[Exercise materials — start]
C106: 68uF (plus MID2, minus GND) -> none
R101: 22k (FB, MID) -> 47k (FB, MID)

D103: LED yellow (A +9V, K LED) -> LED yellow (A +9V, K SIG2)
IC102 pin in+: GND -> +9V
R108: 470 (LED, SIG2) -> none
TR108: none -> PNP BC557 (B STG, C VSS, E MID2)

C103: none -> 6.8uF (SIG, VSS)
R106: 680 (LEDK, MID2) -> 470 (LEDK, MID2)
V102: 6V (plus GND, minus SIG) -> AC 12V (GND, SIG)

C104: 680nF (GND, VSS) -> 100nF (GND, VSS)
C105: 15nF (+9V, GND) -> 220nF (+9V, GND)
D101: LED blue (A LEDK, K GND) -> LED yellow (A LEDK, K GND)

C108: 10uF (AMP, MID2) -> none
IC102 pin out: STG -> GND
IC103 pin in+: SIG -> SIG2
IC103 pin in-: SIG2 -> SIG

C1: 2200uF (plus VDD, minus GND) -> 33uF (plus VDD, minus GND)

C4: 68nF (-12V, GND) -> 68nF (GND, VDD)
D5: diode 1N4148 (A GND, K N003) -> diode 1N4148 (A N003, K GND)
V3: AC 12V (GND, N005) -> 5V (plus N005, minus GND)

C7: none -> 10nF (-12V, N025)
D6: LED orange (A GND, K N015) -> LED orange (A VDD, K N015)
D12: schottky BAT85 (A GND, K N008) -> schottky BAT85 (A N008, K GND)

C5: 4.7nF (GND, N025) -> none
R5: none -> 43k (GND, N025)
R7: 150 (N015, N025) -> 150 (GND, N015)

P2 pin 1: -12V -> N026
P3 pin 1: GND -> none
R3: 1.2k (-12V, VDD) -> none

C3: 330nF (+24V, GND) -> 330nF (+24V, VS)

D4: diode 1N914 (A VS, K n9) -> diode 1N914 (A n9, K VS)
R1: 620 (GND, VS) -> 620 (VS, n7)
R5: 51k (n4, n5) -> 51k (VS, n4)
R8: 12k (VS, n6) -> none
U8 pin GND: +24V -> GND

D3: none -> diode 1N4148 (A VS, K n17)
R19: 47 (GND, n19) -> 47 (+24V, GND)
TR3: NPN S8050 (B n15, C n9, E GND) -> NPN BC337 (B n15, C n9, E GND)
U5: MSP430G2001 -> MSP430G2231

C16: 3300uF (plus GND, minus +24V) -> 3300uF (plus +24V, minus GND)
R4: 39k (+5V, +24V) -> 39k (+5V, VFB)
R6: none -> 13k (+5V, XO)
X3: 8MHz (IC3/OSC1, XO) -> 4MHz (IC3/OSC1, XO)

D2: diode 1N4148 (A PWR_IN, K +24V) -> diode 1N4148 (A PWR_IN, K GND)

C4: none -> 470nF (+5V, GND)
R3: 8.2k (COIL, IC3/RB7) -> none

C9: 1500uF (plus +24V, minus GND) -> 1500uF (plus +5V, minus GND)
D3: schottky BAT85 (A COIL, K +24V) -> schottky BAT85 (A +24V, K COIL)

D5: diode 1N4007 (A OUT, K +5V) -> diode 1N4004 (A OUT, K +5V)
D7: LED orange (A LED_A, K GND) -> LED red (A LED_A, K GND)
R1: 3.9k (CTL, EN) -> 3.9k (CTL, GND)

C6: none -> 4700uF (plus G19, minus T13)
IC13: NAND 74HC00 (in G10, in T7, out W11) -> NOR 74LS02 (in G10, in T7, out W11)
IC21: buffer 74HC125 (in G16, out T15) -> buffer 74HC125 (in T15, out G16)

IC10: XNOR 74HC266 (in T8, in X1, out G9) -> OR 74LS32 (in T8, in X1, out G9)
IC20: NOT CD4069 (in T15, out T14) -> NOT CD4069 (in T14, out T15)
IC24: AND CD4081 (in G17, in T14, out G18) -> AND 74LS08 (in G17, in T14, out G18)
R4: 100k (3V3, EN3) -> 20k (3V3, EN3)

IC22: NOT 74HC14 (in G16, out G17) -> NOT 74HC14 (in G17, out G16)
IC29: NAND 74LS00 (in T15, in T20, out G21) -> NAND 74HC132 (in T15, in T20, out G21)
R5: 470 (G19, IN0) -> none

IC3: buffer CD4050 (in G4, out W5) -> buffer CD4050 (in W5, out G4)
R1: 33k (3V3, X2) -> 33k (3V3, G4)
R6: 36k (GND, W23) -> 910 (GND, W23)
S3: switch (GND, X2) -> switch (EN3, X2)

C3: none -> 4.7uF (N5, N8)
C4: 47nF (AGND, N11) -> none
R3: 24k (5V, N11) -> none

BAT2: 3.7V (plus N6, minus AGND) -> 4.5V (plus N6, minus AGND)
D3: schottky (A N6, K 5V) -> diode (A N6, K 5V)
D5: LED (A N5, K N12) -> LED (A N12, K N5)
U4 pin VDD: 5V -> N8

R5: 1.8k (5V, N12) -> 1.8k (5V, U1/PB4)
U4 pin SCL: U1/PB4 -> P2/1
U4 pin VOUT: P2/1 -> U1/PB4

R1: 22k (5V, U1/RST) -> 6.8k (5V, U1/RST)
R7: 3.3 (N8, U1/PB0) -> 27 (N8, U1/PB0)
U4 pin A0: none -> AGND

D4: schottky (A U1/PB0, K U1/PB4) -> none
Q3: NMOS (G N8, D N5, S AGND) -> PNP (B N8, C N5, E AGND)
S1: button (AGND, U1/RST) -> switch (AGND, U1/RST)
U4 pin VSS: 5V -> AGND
[Exercise materials — finish]
-- Task to carry out --
Would you please write out, exactly and with no other lines, the stretch of the listing above from the line containing "C9: 1500uF (plus" through the line containing "D5: diode 1N4007"?

-- Answer to this exercise --
C9: 1500uF (plus +24V, minus GND) -> 1500uF (plus +5V, minus GND)
D3: schottky BAT85 (A COIL, K +24V) -> schottky BAT85 (A +24V, K COIL)

D5: diode 1N4007 (A OUT, K +5V) -> diode 1N4004 (A OUT, K +5V)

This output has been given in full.